START Input for this task

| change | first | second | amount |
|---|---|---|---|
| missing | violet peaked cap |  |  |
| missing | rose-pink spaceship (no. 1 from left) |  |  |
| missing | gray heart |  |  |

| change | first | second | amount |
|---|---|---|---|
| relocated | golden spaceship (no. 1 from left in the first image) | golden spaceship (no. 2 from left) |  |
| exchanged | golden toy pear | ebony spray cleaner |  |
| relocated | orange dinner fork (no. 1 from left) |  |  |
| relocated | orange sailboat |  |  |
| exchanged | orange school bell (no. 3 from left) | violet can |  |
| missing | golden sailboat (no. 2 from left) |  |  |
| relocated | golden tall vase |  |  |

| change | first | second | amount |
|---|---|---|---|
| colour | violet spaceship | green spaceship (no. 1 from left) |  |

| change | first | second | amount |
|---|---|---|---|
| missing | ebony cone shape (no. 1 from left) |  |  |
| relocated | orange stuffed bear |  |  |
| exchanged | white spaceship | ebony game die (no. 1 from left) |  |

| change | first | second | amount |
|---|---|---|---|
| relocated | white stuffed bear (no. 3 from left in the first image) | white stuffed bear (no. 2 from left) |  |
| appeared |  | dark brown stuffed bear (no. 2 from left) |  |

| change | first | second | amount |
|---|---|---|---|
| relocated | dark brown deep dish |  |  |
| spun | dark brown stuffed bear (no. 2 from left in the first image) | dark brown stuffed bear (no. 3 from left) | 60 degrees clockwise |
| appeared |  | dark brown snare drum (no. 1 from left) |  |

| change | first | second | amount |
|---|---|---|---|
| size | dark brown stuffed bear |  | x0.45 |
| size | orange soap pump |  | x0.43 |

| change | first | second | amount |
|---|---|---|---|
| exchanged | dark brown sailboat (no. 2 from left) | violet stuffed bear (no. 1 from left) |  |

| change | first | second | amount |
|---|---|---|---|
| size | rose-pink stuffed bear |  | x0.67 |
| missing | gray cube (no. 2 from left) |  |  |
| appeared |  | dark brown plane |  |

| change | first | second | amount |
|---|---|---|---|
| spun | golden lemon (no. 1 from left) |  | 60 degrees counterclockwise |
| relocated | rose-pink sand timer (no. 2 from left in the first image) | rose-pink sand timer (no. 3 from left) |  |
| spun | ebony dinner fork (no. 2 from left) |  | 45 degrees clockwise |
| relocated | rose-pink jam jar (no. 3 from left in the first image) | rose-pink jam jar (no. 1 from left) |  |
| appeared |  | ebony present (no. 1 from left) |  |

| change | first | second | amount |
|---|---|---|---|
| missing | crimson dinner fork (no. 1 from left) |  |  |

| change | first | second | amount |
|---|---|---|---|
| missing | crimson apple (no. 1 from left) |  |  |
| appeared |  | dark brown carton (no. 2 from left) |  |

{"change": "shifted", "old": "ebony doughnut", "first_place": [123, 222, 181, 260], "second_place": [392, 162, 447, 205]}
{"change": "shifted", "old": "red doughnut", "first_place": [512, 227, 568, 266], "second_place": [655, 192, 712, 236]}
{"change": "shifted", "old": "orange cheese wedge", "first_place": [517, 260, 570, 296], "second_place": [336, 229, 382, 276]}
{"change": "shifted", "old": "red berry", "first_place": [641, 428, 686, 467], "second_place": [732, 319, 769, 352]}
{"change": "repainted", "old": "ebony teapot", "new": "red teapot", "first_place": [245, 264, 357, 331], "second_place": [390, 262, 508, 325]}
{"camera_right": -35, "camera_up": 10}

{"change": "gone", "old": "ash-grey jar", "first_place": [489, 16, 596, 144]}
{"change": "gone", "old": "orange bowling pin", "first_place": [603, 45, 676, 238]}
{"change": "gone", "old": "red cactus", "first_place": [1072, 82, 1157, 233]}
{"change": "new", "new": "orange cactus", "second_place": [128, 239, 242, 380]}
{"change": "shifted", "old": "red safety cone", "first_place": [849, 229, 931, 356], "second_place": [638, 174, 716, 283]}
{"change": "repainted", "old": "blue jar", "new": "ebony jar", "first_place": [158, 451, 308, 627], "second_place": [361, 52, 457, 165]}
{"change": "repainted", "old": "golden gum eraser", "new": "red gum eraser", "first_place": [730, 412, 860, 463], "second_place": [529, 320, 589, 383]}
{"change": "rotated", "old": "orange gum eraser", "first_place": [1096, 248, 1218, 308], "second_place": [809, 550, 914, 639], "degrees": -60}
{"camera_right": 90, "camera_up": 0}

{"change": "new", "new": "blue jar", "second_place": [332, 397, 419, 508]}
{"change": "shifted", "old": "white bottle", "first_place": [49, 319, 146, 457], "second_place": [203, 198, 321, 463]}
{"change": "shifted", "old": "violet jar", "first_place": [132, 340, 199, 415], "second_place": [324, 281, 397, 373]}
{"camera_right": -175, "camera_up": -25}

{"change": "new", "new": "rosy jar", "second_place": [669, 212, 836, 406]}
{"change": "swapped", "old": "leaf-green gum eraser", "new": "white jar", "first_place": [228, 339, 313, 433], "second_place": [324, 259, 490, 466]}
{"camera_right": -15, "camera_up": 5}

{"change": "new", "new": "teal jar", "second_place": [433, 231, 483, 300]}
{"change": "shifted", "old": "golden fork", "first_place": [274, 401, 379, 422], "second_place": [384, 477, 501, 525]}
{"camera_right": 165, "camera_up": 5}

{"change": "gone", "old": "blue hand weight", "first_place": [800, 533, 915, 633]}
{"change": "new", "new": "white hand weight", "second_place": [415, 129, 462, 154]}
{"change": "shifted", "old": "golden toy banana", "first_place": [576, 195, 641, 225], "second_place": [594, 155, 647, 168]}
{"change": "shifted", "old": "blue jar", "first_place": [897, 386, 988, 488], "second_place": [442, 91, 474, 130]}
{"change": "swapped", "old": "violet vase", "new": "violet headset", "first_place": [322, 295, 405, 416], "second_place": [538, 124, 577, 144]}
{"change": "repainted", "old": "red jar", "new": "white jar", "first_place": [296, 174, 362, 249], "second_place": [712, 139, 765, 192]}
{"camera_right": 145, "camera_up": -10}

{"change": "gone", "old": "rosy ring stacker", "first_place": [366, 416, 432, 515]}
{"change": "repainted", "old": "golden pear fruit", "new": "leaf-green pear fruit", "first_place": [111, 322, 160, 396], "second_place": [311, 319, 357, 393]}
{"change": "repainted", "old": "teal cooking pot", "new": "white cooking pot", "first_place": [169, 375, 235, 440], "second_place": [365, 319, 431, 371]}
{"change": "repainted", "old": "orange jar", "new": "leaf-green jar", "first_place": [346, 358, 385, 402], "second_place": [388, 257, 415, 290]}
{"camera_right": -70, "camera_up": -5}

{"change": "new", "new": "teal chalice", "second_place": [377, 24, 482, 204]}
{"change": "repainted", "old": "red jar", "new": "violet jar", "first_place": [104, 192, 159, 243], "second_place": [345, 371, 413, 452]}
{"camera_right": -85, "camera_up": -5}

END Input for this task

● Directions: All records are to be printed again, exactly and completely.

● Expected output:
| change | first | second | amount |
|---|---|---|---|
| missing | violet peaked cap |  |  |
| missing | rose-pink spaceship (no. 1 from left) |  |  |
| missing | gray heart |  |  |

| change | first | second | amount |
|---|---|---|---|
| relocated | golden spaceship (no. 1 from left in the first image) | golden spaceship (no. 2 from left) |  |
| exchanged | golden toy pear | ebony spray cleaner |  |
| relocated | orange dinner fork (no. 1 from left) |  |  |
| relocated | orange sailboat |  |  |
| exchanged | orange school bell (no. 3 from left) | violet can |  |
| missing | golden sailboat (no. 2 from left) |  |  |
| relocated | golden tall vase |  |  |

| change | first | second | amount |
|---|---|---|---|
| colour | violet spaceship | green spaceship (no. 1 from left) |  |

| change | first | second | amount |
|---|---|---|---|
| missing | ebony cone shape (no. 1 from left) |  |  |
| relocated | orange stuffed bear |  |  |
| exchanged | white spaceship | ebony game die (no. 1 from left) |  |

| change | first | second | amount |
|---|---|---|---|
| relocated | white stuffed bear (no. 3 from left in the first image) | white stuffed bear (no. 2 from left) |  |
| appeared |  | dark brown stuffed bear (no. 2 from left) |  |

| change | first | second | amount |
|---|---|---|---|
| relocated | dark brown deep dish |  |  |
| spun | dark brown stuffed bear (no. 2 from left in the first image) | dark brown stuffed bear (no. 3 from left) | 60 degrees clockwise |
| appeared |  | dark brown snare drum (no. 1 from left) |  |

| change | first | second | amount |
|---|---|---|---|
| size | dark brown stuffed bear |  | x0.45 |
| size | orange soap pump |  | x0.43 |

| change | first | second | amount |
|---|---|---|---|
| exchanged | dark brown sailboat (no. 2 from left) | violet stuffed bear (no. 1 from left) |  |

| change | first | second | amount |
|---|---|---|---|
| size | rose-pink stuffed bear |  | x0.67 |
| missing | gray cube (no. 2 from left) |  |  |
| appeared |  | dark brown plane |  |

| change | first | second | amount |
|---|---|---|---|
| spun | golden lemon (no. 1 from left) |  | 60 degrees counterclockwise |
| relocated | rose-pink sand timer (no. 2 from left in the first image) | rose-pink sand timer (no. 3 from left) |  |
| spun | ebony dinner fork (no. 2 from left) |  | 45 degrees clockwise |
| relocated | rose-pink jam jar (no. 3 from left in the first image) | rose-pink jam jar (no. 1 from left) |  |
| appeared |  | ebony present (no. 1 from left) |  |

| change | first | second | amount |
|---|---|---|---|
| missing | crimson dinner fork (no. 1 from left) |  |  |

| change | first | second | amount |
|---|---|---|---|
| missing | crimson apple (no. 1 from left) |  |  |
| appeared |  | dark brown carton (no. 2 from left) |  |

{"change": "shifted", "old": "ebony doughnut", "first_place": [123, 222, 181, 260], "second_place": [392, 162, 447, 205]}
{"change": "shifted", "old": "red doughnut", "first_place": [512, 227, 568, 266], "second_place": [655, 192, 712, 236]}
{"change": "shifted", "old": "orange cheese wedge", "first_place": [517, 260, 570, 296], "second_place": [336, 229, 382, 276]}
{"change": "shifted", "old": "red berry", "first_place": [641, 428, 686, 467], "second_place": [732, 319, 769, 352]}
{"change": "repainted", "old": "ebony teapot", "new": "red teapot", "first_place": [245, 264, 357, 331], "second_place": [390, 262, 508, 325]}
{"camera_right": -35, "camera_up": 10}

{"change": "gone", "old": "ash-grey jar", "first_place": [489, 16, 596, 144]}
{"change": "gone", "old": "orange bowling pin", "first_place": [603, 45, 676, 238]}
{"change": "gone", "old": "red cactus", "first_place": [1072, 82, 1157, 233]}
{"change": "new", "new": "orange cactus", "second_place": [128, 239, 242, 380]}
{"change": "shifted", "old": "red safety cone", "first_place": [849, 229, 931, 356], "second_place": [638, 174, 716, 283]}
{"change": "repainted", "old": "blue jar", "new": "ebony jar", "first_place": [158, 451, 308, 627], "second_place": [361, 52, 457, 165]}
{"change": "repainted", "old": "golden gum eraser", "new": "red gum eraser", "first_place": [730, 412, 860, 463], "second_place": [529, 320, 589, 383]}
{"change": "rotated", "old": "orange gum eraser", "first_place": [1096, 248, 1218, 308], "second_place": [809, 550, 914, 639], "degrees": -60}
{"camera_right": 90, "camera_up": 0}

{"change": "new", "new": "blue jar", "second_place": [332, 397, 419, 508]}
{"change": "shifted", "old": "white bottle", "first_place": [49, 319, 146, 457], "second_place": [203, 198, 321, 463]}
{"change": "shifted", "old": "violet jar", "first_place": [132, 340, 199, 415], "second_place": [324, 281, 397, 373]}
{"camera_right": -175, "camera_up": -25}

{"change": "new", "new": "rosy jar", "second_place": [669, 212, 836, 406]}
{"change": "swapped", "old": "leaf-green gum eraser", "new": "white jar", "first_place": [228, 339, 313, 433], "second_place": [324, 259, 490, 466]}
{"camera_right": -15, "camera_up": 5}

{"change": "new", "new": "teal jar", "second_place": [433, 231, 483, 300]}
{"change": "shifted", "old": "golden fork", "first_place": [274, 401, 379, 422], "second_place": [384, 477, 501, 525]}
{"camera_right": 165, "camera_up": 5}

{"change": "gone", "old": "blue hand weight", "first_place": [800, 533, 915, 633]}
{"change": "new", "new": "white hand weight", "second_place": [415, 129, 462, 154]}
{"change": "shifted", "old": "golden toy banana", "first_place": [576, 195, 641, 225], "second_place": [594, 155, 647, 168]}
{"change": "shifted", "old": "blue jar", "first_place": [897, 386, 988, 488], "second_place": [442, 91, 474, 130]}
{"change": "swapped", "old": "violet vase", "new": "violet headset", "first_place": [322, 295, 405, 416], "second_place": [538, 124, 577, 144]}
{"change": "repainted", "old": "red jar", "new": "white jar", "first_place": [296, 174, 362, 249], "second_place": [712, 139, 765, 192]}
{"camera_right": 145, "camera_up": -10}

{"change": "gone", "old": "rosy ring stacker", "first_place": [366, 416, 432, 515]}
{"change": "repainted", "old": "golden pear fruit", "new": "leaf-green pear fruit", "first_place": [111, 322, 160, 396], "second_place": [311, 319, 357, 393]}
{"change": "repainted", "old": "teal cooking pot", "new": "white cooking pot", "first_place": [169, 375, 235, 440], "second_place": [365, 319, 431, 371]}
{"change": "repainted", "old": "orange jar", "new": "leaf-green jar", "first_place": [346, 358, 385, 402], "second_place": [388, 257, 415, 290]}
{"camera_right": -70, "camera_up": -5}

{"change": "new", "new": "teal chalice", "second_place": [377, 24, 482, 204]}
{"change": "repainted", "old": "red jar", "new": "violet jar", "first_place": [104, 192, 159, 243], "second_place": [345, 371, 413, 452]}
{"camera_right": -85, "camera_up": -5}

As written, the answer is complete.